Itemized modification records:
———
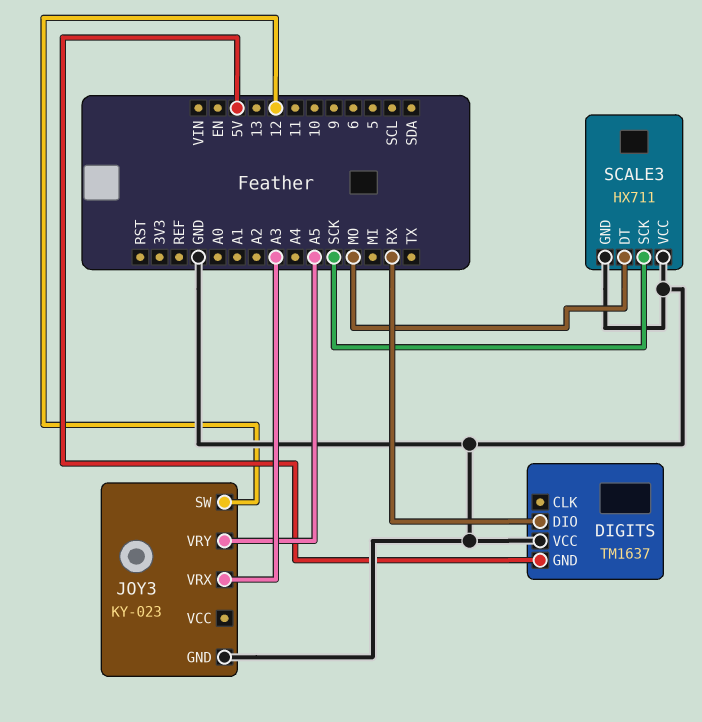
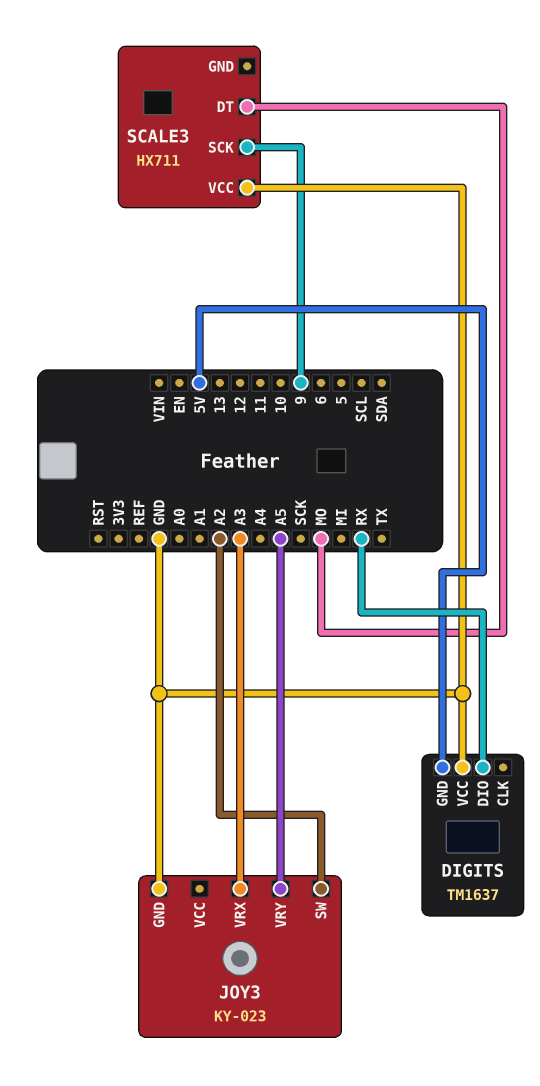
JOY3 pin SW: 12 -> A2
SCALE3 pin GND: GND -> none
SCALE3 pin SCK: SCK -> 9

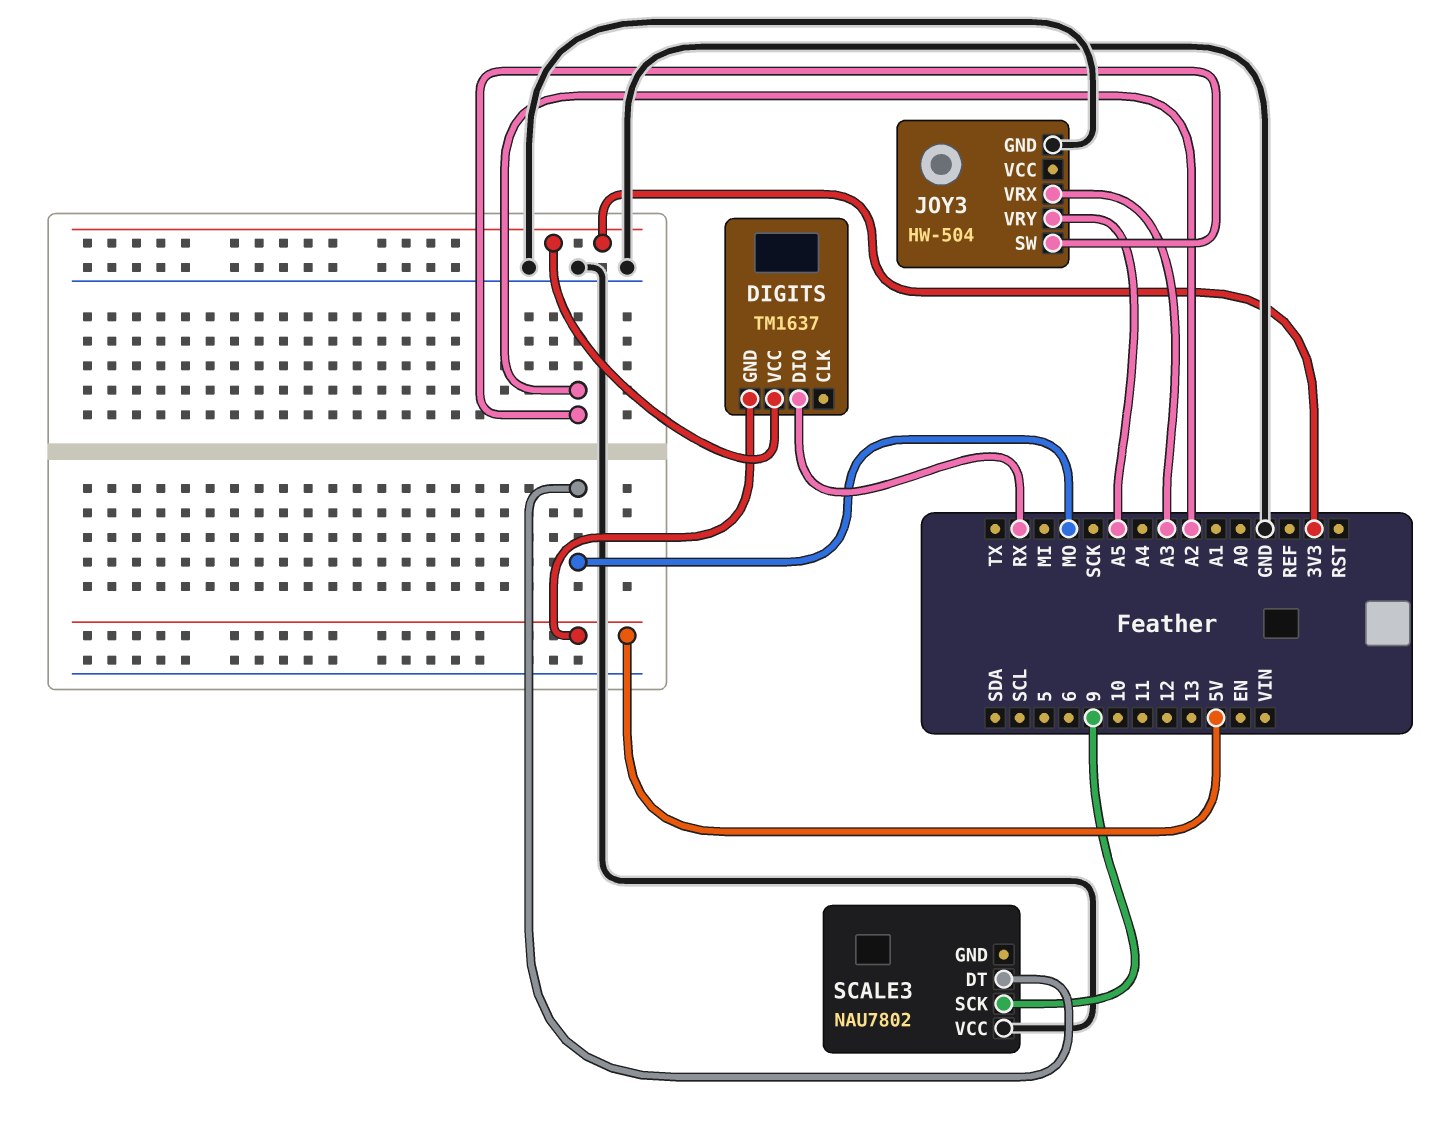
DIGITS pin VCC: GND -> 3V3
JOY3: KY-023 -> HW-504
SCALE3: HX711 -> NAU7802

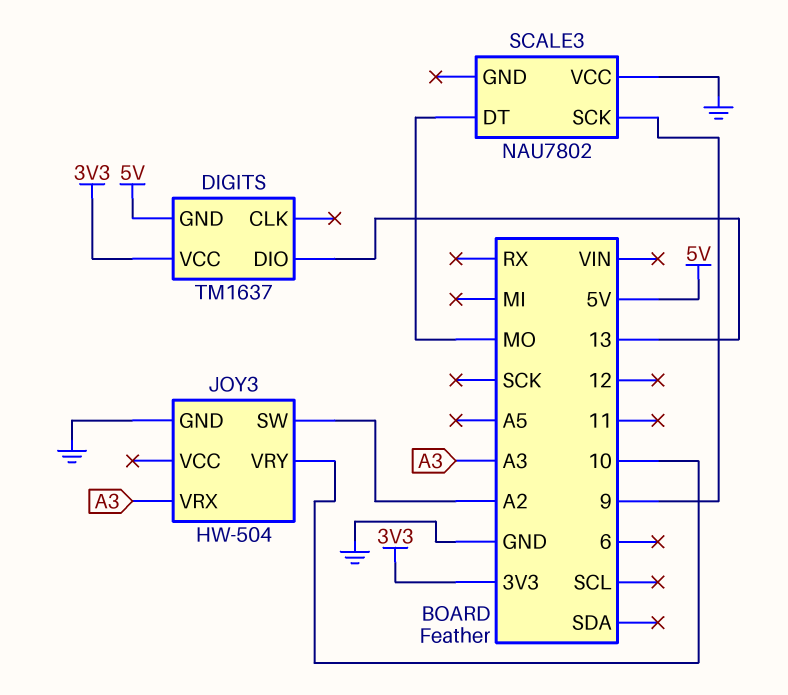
DIGITS pin DIO: RX -> 13
JOY3 pin VRY: A5 -> 10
———
## Exercise aim
Return each record above as it stands. Pictures stay out.

## Worked solution
JOY3 pin SW: 12 -> A2
SCALE3 pin GND: GND -> none
SCALE3 pin SCK: SCK -> 9

DIGITS pin VCC: GND -> 3V3
JOY3: KY-023 -> HW-504
SCALE3: HX711 -> NAU7802

DIGITS pin DIO: RX -> 13
JOY3 pin VRY: A5 -> 10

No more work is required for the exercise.